Required action —
Nothing but the lines from the one with "truskawka/biały (130,474,33,32) →" through the end of the data should be set down, each exactly as written, and no picture should be included.

(Listed entries)

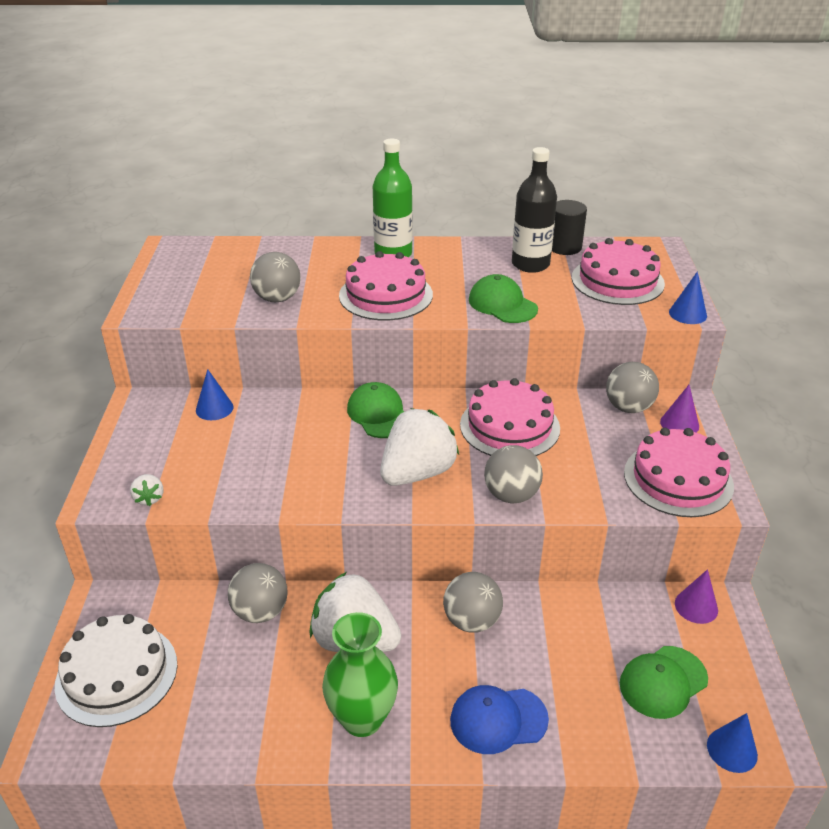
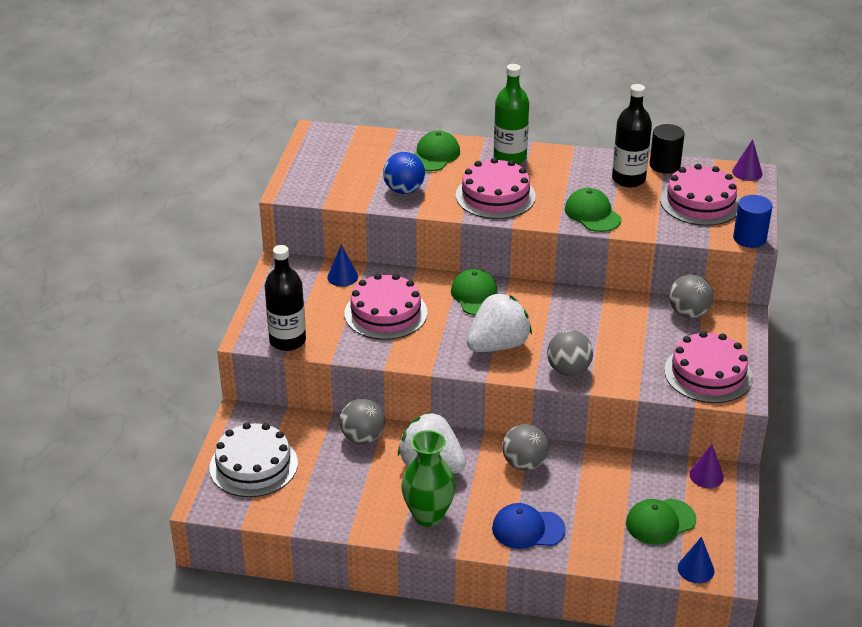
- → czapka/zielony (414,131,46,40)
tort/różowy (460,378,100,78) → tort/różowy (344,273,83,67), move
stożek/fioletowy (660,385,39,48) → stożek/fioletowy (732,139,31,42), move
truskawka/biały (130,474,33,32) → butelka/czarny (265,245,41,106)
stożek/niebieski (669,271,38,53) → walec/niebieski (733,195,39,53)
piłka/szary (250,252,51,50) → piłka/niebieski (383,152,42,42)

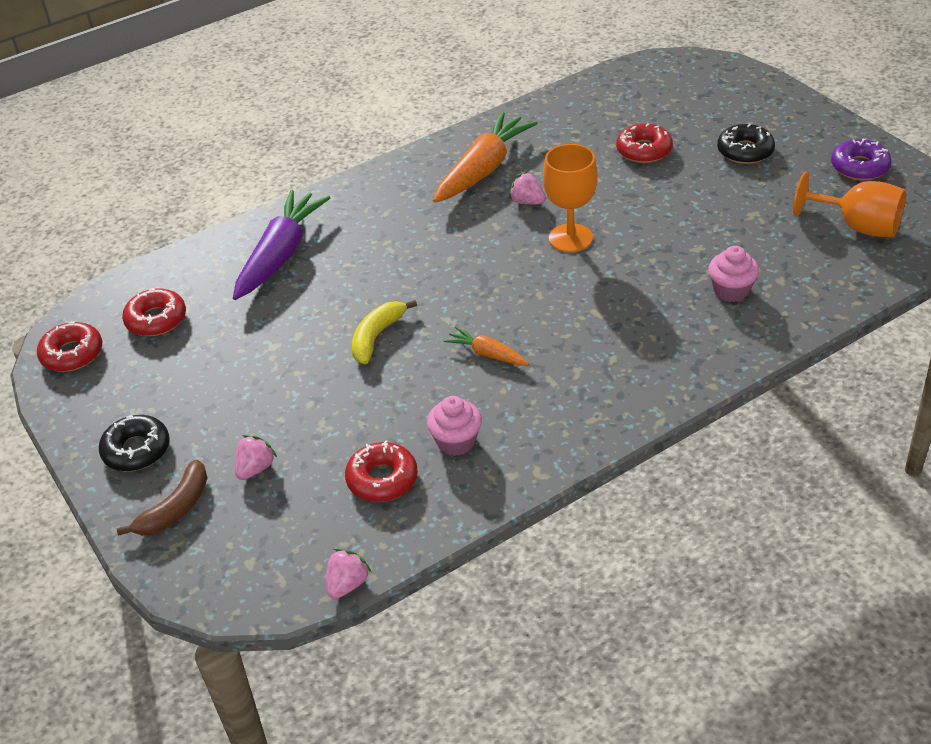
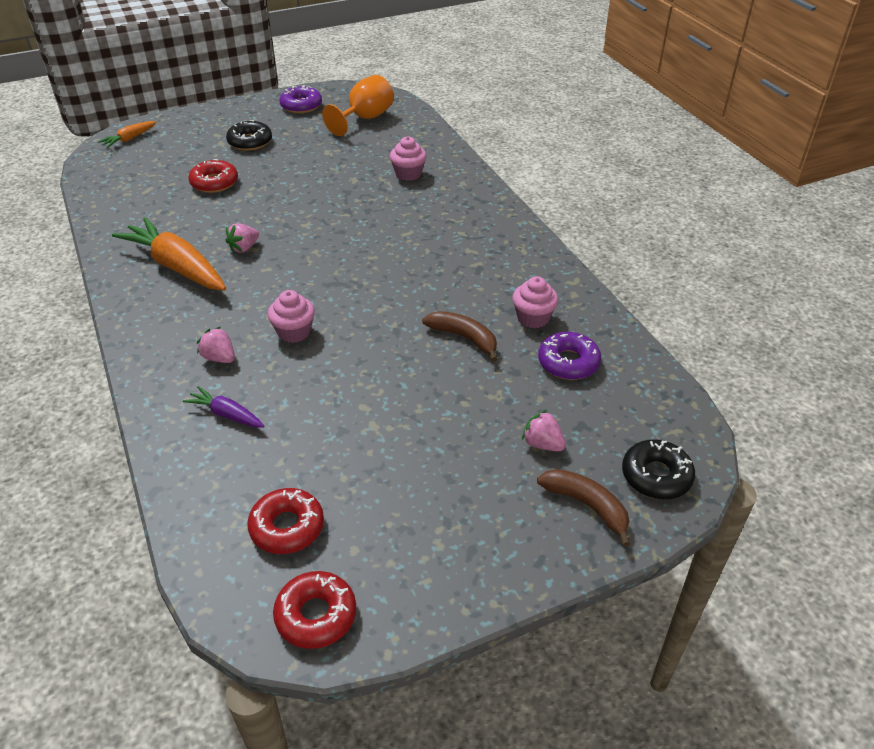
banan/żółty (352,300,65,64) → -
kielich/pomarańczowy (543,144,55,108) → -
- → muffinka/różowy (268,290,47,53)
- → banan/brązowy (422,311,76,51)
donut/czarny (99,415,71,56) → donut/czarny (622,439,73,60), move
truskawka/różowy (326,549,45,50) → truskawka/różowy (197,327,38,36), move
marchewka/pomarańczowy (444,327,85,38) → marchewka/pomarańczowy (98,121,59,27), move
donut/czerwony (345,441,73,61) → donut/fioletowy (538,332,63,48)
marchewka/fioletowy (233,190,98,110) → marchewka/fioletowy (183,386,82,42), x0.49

(End Listed entries)

Solution below —
truskawka/biały (130,474,33,32) → butelka/czarny (265,245,41,106)
stożek/niebieski (669,271,38,53) → walec/niebieski (733,195,39,53)
piłka/szary (250,252,51,50) → piłka/niebieski (383,152,42,42)

banan/żółty (352,300,65,64) → -
kielich/pomarańczowy (543,144,55,108) → -
- → muffinka/różowy (268,290,47,53)
- → banan/brązowy (422,311,76,51)
donut/czarny (99,415,71,56) → donut/czarny (622,439,73,60), move
truskawka/różowy (326,549,45,50) → truskawka/różowy (197,327,38,36), move
marchewka/pomarańczowy (444,327,85,38) → marchewka/pomarańczowy (98,121,59,27), move
donut/czerwony (345,441,73,61) → donut/fioletowy (538,332,63,48)
marchewka/fioletowy (233,190,98,110) → marchewka/fioletowy (183,386,82,42), x0.49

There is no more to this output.